[DATA FOR REVIEW Boundary: Start]

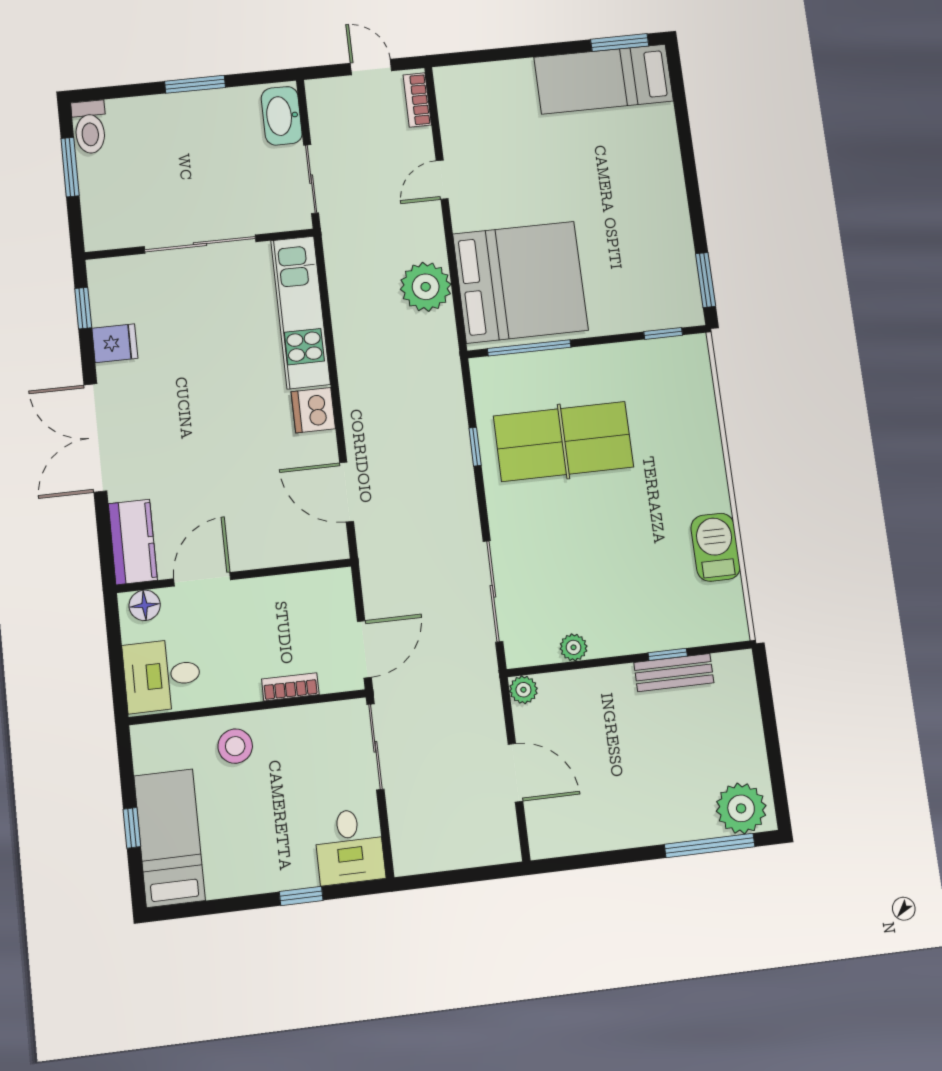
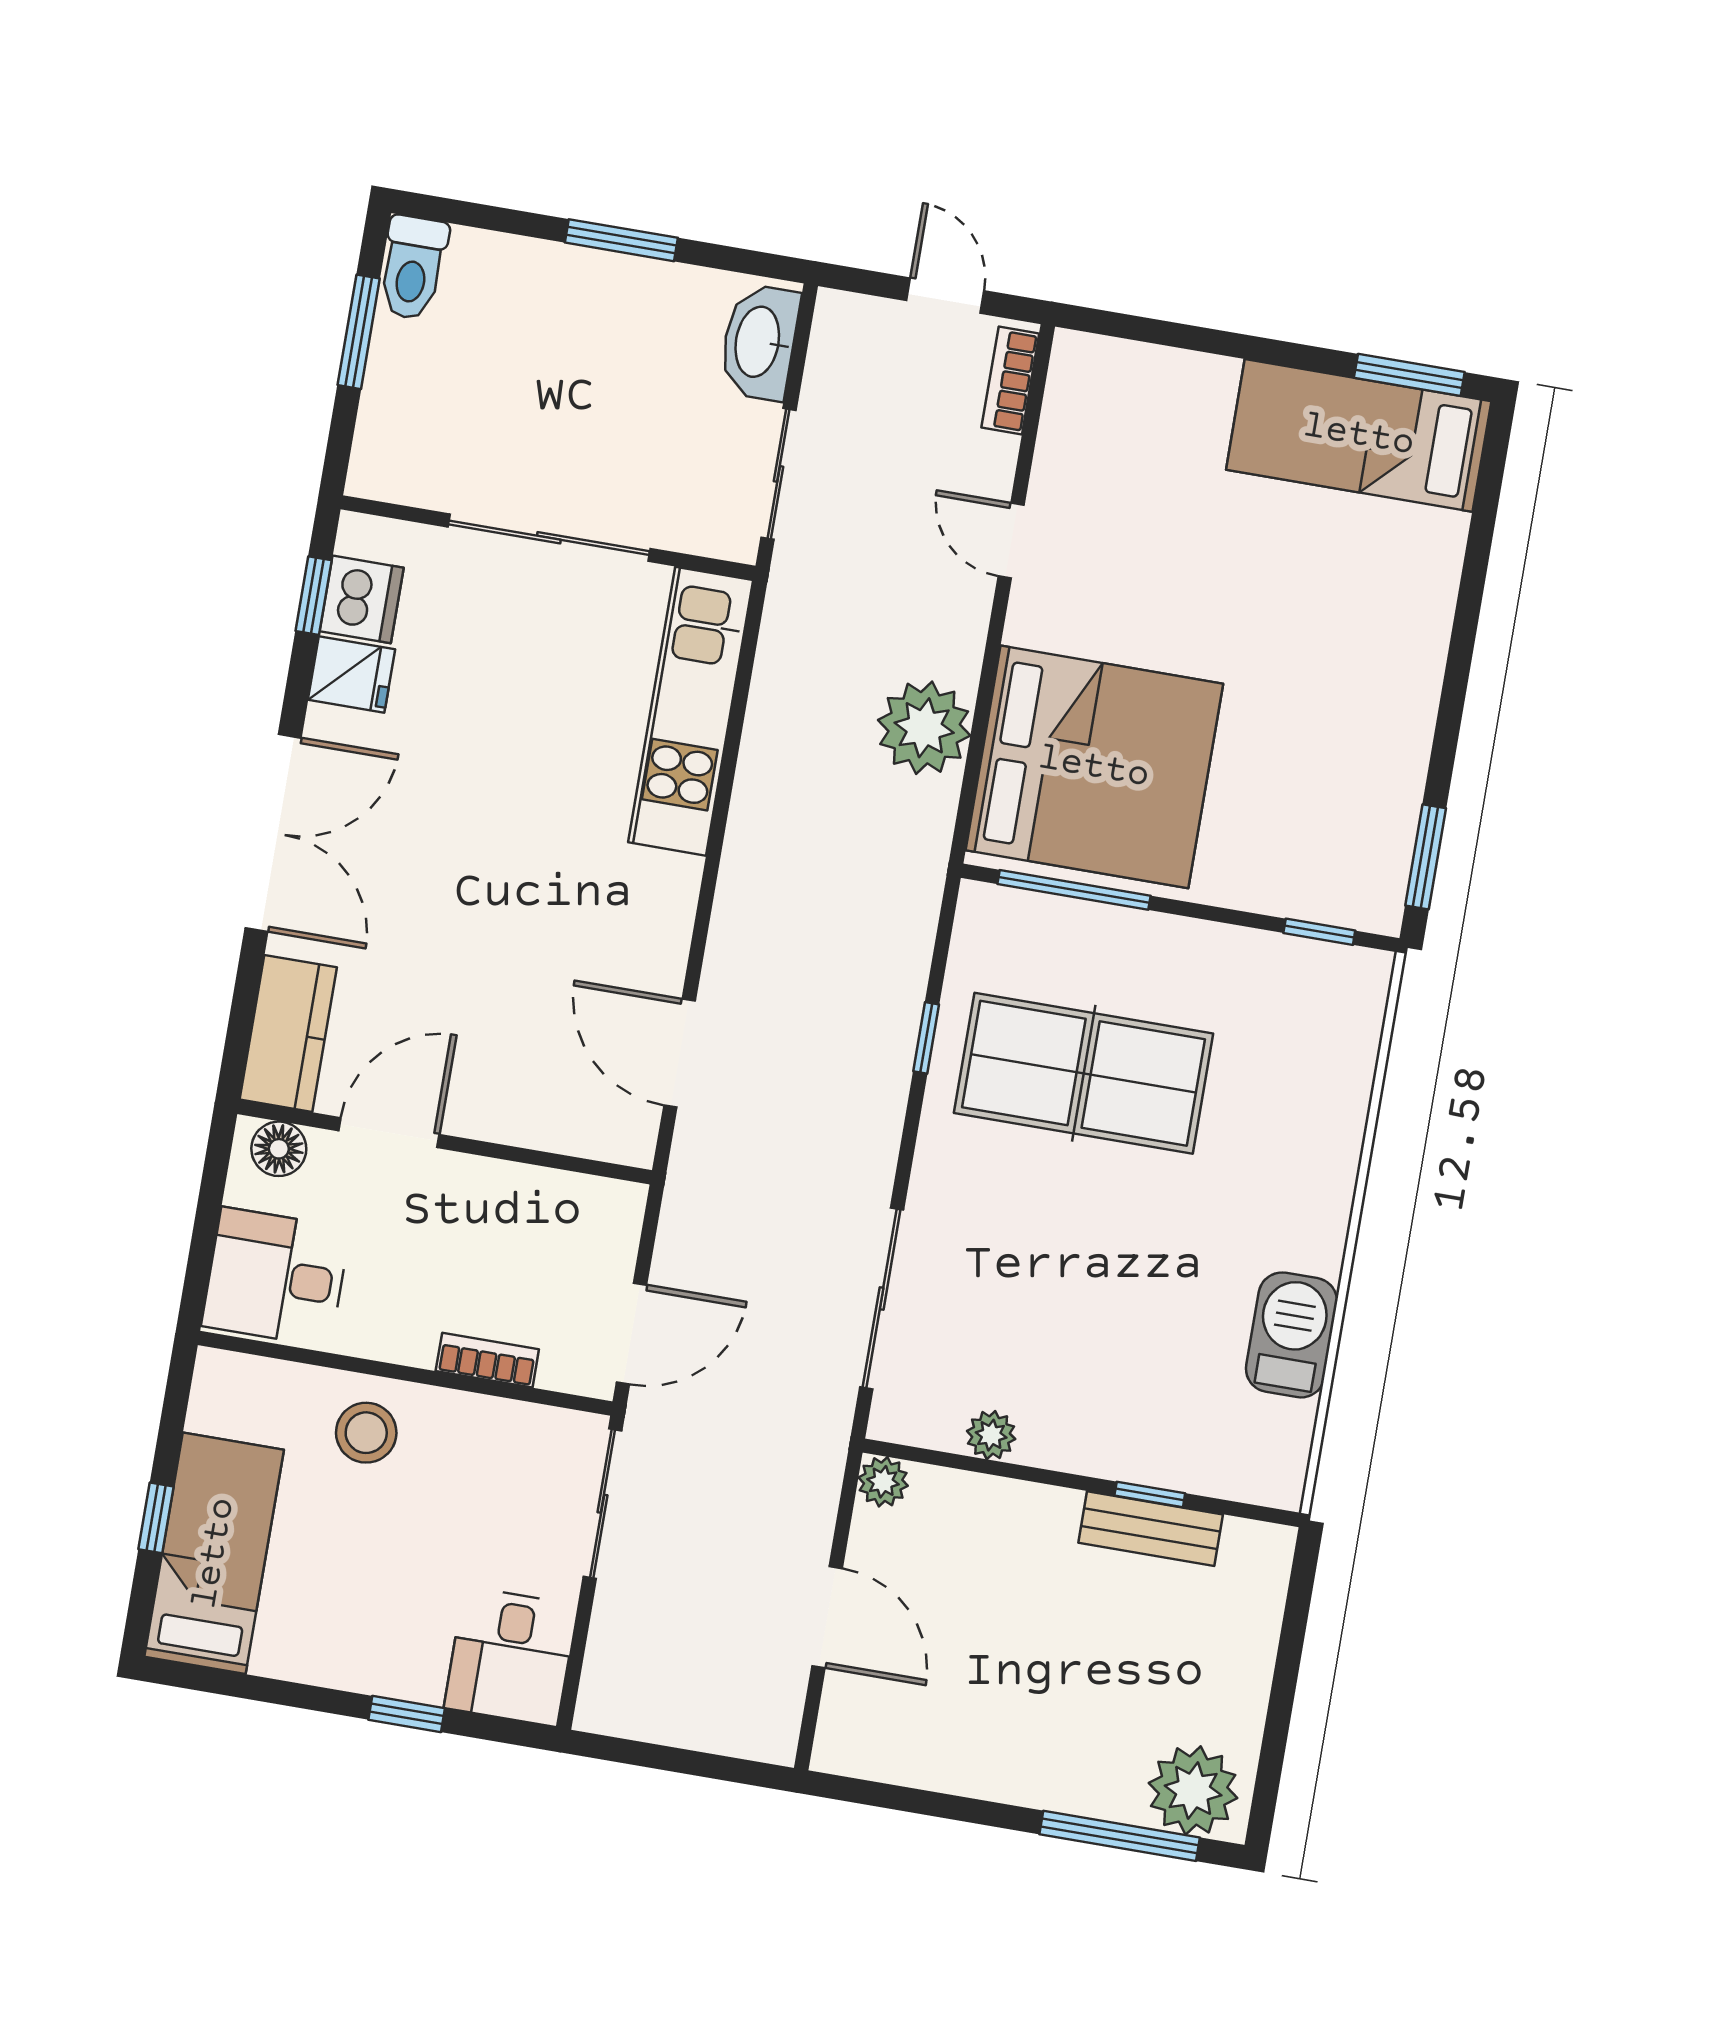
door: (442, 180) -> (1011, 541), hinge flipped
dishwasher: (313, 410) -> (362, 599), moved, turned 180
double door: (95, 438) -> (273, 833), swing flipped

[DATA FOR REVIEW Boundary: End]
[DATA FOR REVIEW Boundary: Start]

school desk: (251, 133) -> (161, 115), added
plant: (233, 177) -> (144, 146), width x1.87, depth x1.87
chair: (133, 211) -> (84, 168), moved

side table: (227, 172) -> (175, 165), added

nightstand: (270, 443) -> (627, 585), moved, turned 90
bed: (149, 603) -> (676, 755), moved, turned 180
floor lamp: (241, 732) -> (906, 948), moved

[DATA FOR REVIEW Boundary: End]
[DATA FOR REVIEW Boundary: Start]

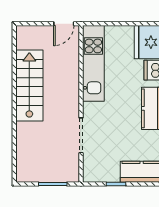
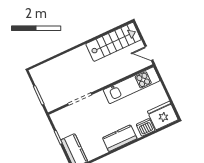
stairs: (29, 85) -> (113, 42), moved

[DATA FOR REVIEW Boundary: End]

**WHAT IS NEEDED:**
Above this instruction are the records; retype exactly the lines from the one containing "door: (442, 180)" up to and including the one containing "double door: (95, 438)".

**RESPONSE AREA:**
door: (442, 180) -> (1011, 541), hinge flipped
dishwasher: (313, 410) -> (362, 599), moved, turned 180
double door: (95, 438) -> (273, 833), swing flipped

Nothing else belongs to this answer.